Your objective: Pull out each line below that contains the string "with", and copy those lines unchanged.
***** Records to use
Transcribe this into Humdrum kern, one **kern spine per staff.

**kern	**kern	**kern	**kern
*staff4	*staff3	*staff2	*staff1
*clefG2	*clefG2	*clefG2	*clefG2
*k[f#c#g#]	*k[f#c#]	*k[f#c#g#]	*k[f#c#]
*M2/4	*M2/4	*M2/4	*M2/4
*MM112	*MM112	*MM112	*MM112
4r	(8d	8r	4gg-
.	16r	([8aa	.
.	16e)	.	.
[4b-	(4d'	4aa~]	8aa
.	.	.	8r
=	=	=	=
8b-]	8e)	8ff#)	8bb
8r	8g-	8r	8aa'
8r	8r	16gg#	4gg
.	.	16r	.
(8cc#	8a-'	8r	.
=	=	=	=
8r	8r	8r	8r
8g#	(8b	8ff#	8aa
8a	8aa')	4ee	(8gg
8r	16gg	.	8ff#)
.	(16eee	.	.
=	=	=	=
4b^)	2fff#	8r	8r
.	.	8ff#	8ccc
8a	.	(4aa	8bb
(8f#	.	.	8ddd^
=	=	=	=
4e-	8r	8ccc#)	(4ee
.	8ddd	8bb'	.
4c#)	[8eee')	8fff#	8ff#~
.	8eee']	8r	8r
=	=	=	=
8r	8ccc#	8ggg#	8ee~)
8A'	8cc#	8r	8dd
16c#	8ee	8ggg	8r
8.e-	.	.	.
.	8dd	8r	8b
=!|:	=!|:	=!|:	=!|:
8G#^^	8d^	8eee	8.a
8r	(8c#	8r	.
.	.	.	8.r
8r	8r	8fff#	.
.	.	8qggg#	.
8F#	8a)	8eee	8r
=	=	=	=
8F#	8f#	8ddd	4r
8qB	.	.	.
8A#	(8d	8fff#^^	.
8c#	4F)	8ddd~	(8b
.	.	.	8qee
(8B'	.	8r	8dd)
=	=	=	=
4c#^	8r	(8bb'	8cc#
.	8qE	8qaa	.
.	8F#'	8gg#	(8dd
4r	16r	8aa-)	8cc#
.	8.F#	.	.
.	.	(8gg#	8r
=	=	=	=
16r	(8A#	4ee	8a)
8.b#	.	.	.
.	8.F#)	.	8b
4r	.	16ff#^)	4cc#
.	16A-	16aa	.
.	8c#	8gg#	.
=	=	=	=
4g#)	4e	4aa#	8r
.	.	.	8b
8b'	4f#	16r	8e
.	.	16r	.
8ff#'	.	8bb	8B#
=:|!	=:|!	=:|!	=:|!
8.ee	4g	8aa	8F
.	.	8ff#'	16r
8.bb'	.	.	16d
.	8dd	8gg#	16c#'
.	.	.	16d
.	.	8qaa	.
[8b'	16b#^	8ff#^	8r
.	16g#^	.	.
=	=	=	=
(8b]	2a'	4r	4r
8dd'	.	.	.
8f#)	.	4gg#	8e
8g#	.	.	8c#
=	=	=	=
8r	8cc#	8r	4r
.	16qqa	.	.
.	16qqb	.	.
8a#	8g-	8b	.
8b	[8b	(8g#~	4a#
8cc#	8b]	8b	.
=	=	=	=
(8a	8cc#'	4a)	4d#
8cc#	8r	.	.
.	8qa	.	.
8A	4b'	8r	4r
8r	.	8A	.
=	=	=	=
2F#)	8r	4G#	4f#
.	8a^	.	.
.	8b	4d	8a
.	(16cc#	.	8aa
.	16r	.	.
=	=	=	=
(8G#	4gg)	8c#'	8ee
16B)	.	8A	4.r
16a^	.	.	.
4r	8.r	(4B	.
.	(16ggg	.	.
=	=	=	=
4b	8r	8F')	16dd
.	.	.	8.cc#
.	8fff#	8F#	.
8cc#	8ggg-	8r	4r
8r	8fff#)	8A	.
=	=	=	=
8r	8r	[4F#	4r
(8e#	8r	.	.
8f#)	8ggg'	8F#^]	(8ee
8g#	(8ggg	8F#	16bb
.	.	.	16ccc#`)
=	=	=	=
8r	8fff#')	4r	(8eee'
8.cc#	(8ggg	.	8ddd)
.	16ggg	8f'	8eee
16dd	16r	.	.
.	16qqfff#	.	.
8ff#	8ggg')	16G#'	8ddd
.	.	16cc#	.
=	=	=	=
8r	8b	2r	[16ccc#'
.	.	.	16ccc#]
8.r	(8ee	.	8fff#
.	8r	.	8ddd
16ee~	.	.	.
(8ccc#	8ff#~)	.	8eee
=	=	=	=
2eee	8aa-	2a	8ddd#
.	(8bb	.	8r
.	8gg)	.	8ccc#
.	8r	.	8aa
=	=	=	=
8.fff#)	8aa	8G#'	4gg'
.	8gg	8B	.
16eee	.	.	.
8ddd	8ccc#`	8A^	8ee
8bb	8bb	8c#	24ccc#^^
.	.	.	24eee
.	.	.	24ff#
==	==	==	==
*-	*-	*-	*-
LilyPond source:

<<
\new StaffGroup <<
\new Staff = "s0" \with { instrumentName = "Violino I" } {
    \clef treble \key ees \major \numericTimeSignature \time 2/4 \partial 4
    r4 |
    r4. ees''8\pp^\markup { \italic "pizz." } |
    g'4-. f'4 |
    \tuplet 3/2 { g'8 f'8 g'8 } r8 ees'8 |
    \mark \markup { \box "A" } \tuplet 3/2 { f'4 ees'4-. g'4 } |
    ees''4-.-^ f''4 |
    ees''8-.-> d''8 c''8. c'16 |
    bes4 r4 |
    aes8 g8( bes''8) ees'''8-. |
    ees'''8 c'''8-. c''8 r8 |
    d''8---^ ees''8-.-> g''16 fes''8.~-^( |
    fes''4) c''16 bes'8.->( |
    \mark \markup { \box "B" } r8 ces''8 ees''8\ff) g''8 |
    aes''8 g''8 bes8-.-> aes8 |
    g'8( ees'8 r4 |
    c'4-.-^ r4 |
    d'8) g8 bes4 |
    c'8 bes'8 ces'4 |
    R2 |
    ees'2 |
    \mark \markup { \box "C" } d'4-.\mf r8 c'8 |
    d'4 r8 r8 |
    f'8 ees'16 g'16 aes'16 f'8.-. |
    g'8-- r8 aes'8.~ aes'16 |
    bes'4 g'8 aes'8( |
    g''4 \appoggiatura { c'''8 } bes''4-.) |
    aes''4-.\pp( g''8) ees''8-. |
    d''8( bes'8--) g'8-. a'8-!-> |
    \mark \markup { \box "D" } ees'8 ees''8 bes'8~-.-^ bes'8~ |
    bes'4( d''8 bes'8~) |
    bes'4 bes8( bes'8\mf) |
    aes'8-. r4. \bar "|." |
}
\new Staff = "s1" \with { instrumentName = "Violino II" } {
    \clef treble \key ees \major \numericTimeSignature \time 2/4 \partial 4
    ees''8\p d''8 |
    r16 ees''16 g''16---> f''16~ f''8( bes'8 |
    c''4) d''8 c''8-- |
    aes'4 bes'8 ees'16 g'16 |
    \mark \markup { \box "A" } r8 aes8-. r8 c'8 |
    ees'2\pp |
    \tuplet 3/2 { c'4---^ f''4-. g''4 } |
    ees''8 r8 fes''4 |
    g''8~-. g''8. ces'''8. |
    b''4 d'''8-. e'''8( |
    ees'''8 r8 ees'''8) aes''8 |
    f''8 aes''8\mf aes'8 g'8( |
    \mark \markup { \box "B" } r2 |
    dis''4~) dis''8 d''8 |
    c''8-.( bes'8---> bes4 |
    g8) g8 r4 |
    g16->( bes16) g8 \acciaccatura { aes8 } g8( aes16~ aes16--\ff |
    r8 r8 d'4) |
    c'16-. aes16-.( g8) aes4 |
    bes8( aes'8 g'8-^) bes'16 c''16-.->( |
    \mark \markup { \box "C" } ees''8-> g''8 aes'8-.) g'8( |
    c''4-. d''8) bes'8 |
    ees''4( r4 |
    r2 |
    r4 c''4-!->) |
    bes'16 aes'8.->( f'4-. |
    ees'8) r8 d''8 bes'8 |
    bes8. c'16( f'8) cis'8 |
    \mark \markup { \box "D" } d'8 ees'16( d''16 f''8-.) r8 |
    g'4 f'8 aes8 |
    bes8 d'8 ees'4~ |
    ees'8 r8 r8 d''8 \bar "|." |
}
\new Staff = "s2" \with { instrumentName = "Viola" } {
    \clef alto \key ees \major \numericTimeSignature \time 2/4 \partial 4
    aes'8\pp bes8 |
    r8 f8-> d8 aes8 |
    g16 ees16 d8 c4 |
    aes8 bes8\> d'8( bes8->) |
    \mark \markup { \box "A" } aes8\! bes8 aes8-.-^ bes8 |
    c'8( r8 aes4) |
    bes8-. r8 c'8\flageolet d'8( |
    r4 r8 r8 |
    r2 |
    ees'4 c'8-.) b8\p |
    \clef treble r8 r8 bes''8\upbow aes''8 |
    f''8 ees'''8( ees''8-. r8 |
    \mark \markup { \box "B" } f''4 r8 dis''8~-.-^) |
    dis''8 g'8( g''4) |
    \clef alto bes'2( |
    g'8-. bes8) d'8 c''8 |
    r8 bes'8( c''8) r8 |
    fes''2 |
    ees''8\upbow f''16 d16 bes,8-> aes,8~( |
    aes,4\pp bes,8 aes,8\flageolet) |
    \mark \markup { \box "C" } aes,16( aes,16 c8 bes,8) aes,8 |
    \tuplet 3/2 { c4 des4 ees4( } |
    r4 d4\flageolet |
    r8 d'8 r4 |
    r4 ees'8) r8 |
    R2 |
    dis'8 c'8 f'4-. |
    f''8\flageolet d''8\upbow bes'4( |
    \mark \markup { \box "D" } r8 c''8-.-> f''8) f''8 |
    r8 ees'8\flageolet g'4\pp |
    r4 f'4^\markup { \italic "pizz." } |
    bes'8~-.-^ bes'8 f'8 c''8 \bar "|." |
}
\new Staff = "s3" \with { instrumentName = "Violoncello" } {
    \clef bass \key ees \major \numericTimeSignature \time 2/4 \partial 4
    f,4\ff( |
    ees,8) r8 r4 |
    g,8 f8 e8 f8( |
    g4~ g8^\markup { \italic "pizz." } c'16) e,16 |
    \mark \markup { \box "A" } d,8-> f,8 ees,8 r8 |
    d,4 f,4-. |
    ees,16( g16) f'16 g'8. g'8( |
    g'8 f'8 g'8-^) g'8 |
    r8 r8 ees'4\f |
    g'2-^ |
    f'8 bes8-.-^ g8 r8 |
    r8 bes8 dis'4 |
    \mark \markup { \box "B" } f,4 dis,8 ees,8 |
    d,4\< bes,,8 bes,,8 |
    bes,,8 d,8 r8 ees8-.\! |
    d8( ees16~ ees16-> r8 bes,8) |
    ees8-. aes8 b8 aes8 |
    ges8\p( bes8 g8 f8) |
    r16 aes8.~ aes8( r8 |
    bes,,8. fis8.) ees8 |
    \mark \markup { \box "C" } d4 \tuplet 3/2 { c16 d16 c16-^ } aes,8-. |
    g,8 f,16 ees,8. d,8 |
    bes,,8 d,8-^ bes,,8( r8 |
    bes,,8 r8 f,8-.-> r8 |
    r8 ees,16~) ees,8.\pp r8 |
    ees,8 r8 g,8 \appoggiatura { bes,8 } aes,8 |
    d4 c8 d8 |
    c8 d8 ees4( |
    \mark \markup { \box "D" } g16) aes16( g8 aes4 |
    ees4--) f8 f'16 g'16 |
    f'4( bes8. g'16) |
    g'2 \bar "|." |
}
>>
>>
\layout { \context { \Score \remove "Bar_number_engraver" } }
**********
The answer:
\new Staff = "s0" \with { instrumentName = "Violino I" } {
\new Staff = "s1" \with { instrumentName = "Violino II" } {
\new Staff = "s2" \with { instrumentName = "Viola" } {
\new Staff = "s3" \with { instrumentName = "Violoncello" } {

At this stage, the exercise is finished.